**EXERCISE DETAILS:** Where the line containing "The cono [blanco]" appears in the records below, begin there and repeat each line exactly through the final one, dropping all pictures.

[Before-and-after scene images]
= = = = = = =

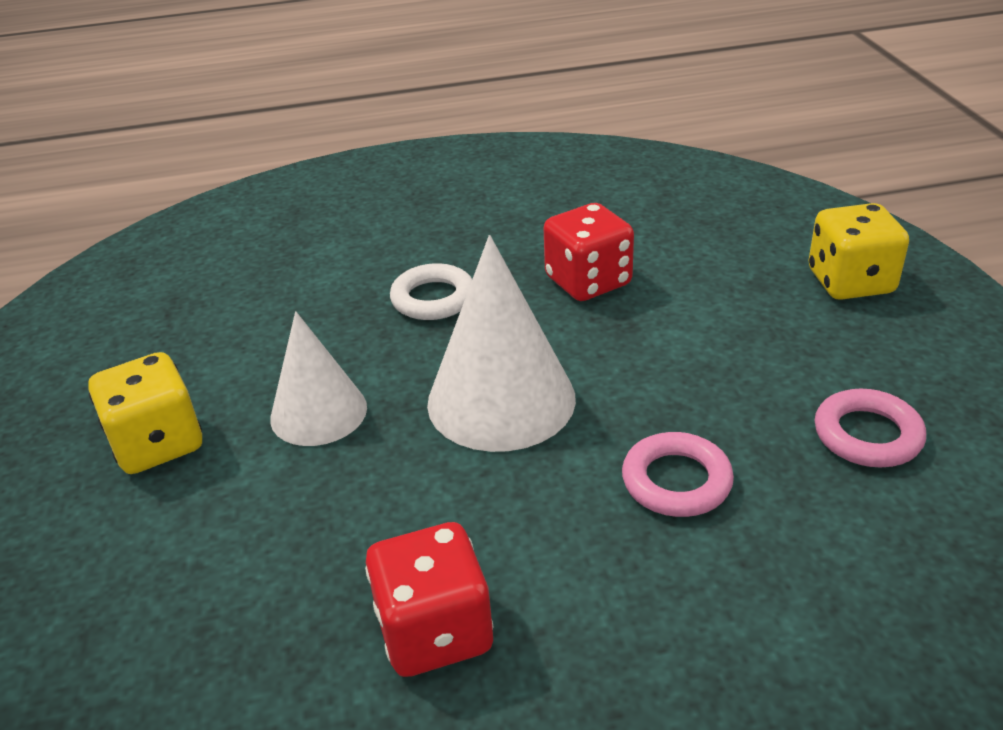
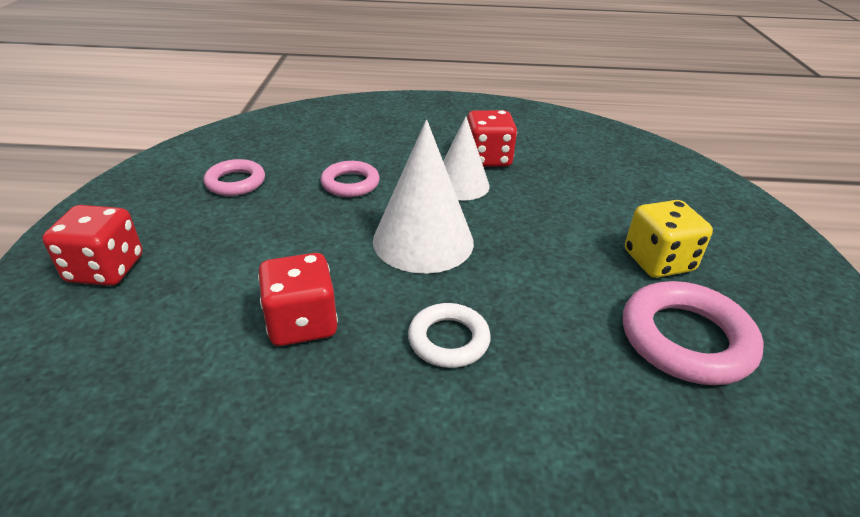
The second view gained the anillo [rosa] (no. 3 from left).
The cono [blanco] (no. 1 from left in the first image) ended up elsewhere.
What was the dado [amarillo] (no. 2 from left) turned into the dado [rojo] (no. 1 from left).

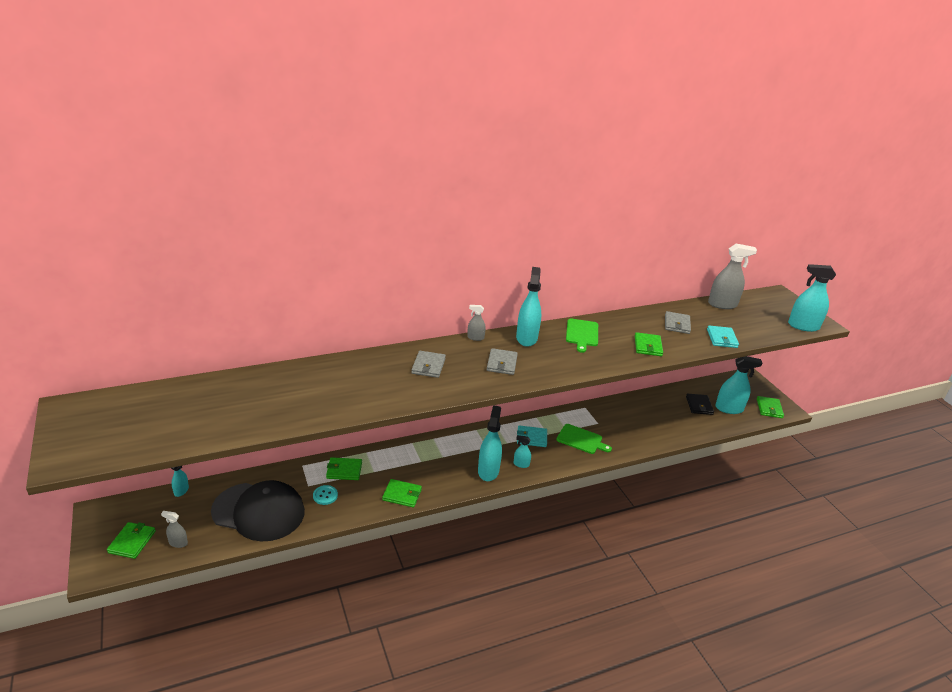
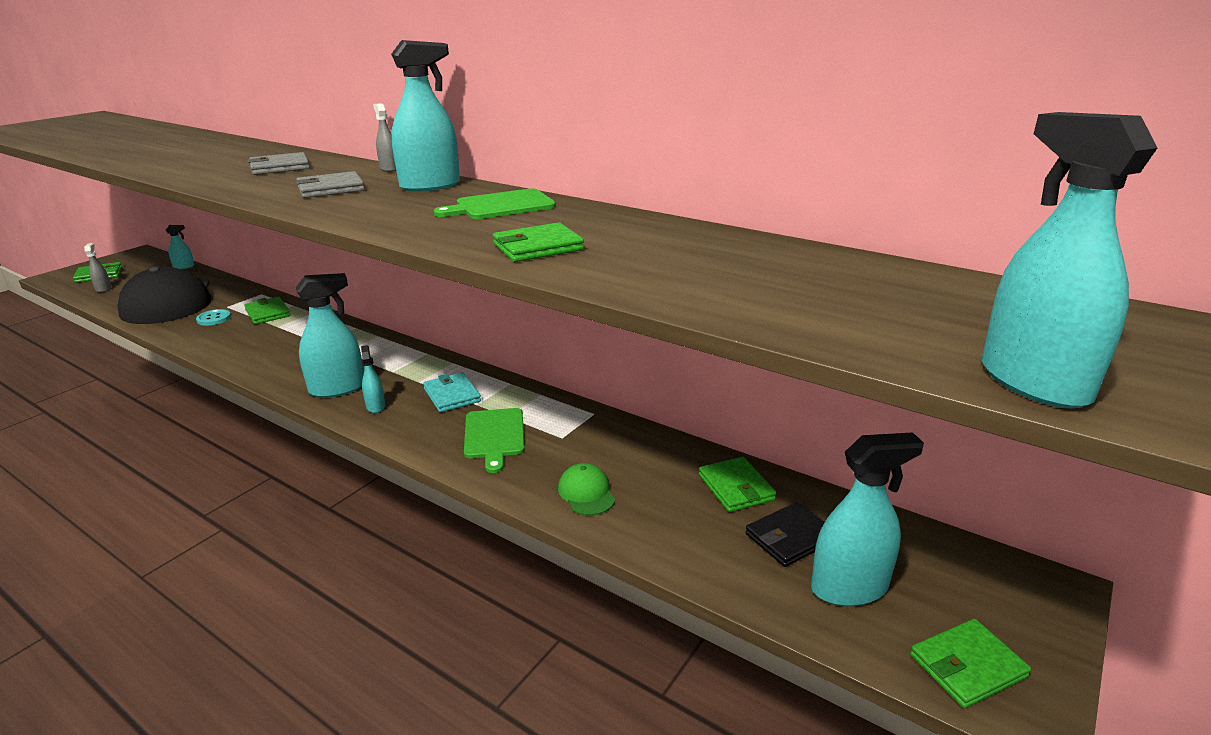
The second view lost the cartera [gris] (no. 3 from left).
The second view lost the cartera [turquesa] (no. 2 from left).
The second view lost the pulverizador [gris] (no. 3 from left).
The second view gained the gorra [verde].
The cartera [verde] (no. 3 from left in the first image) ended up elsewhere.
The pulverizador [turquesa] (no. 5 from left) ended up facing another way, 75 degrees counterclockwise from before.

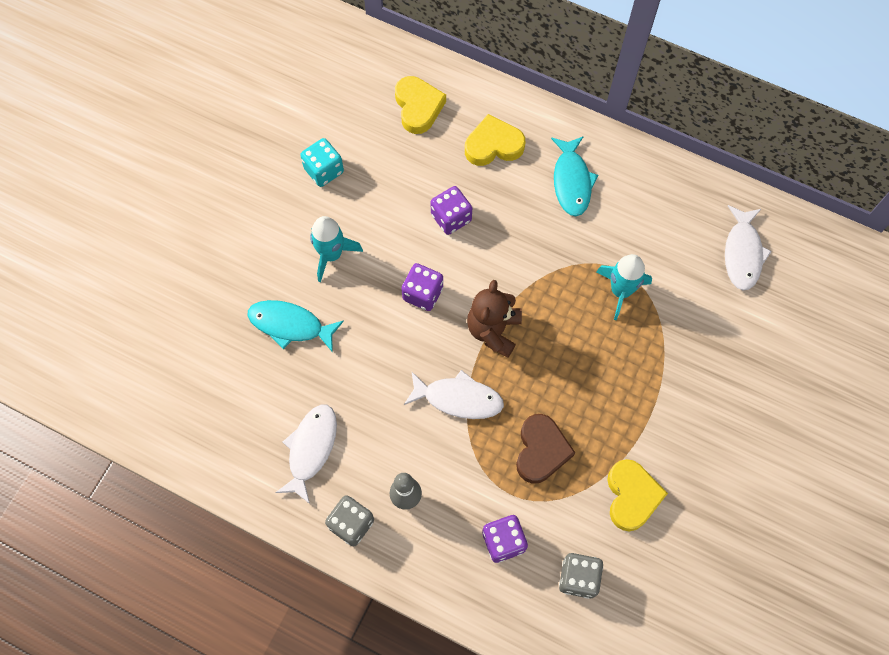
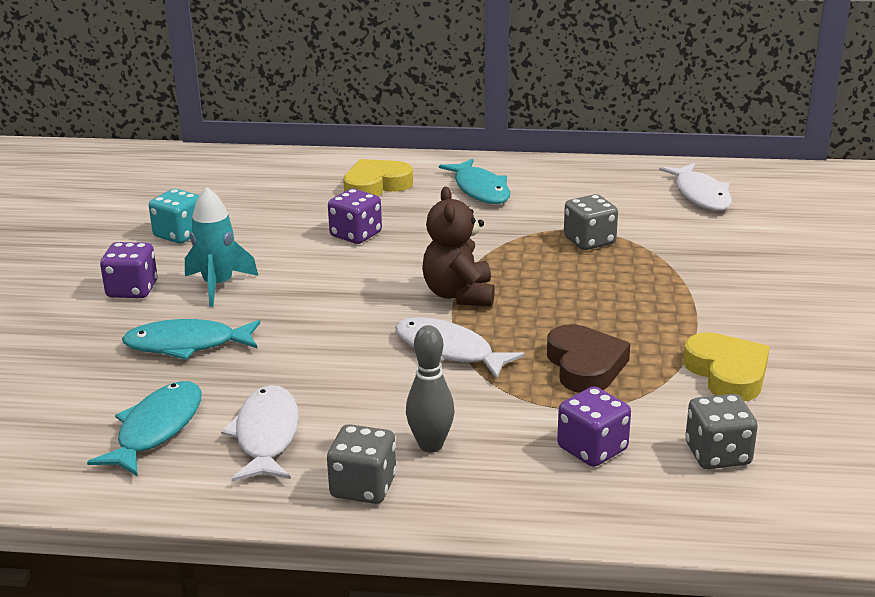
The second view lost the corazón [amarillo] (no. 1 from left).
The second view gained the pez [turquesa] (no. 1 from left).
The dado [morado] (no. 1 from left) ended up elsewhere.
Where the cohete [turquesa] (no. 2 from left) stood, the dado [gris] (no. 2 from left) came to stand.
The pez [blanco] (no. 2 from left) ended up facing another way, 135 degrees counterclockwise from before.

= = = = = = =

**EXERCISE SOLUTION:**
The cono [blanco] (no. 1 from left in the first image) ended up elsewhere.
What was the dado [amarillo] (no. 2 from left) turned into the dado [rojo] (no. 1 from left).

The second view lost the cartera [gris] (no. 3 from left).
The second view lost the cartera [turquesa] (no. 2 from left).
The second view lost the pulverizador [gris] (no. 3 from left).
The second view gained the gorra [verde].
The cartera [verde] (no. 3 from left in the first image) ended up elsewhere.
The pulverizador [turquesa] (no. 5 from left) ended up facing another way, 75 degrees counterclockwise from before.

The second view lost the corazón [amarillo] (no. 1 from left).
The second view gained the pez [turquesa] (no. 1 from left).
The dado [morado] (no. 1 from left) ended up elsewhere.
Where the cohete [turquesa] (no. 2 from left) stood, the dado [gris] (no. 2 from left) came to stand.
The pez [blanco] (no. 2 from left) ended up facing another way, 135 degrees counterclockwise from before.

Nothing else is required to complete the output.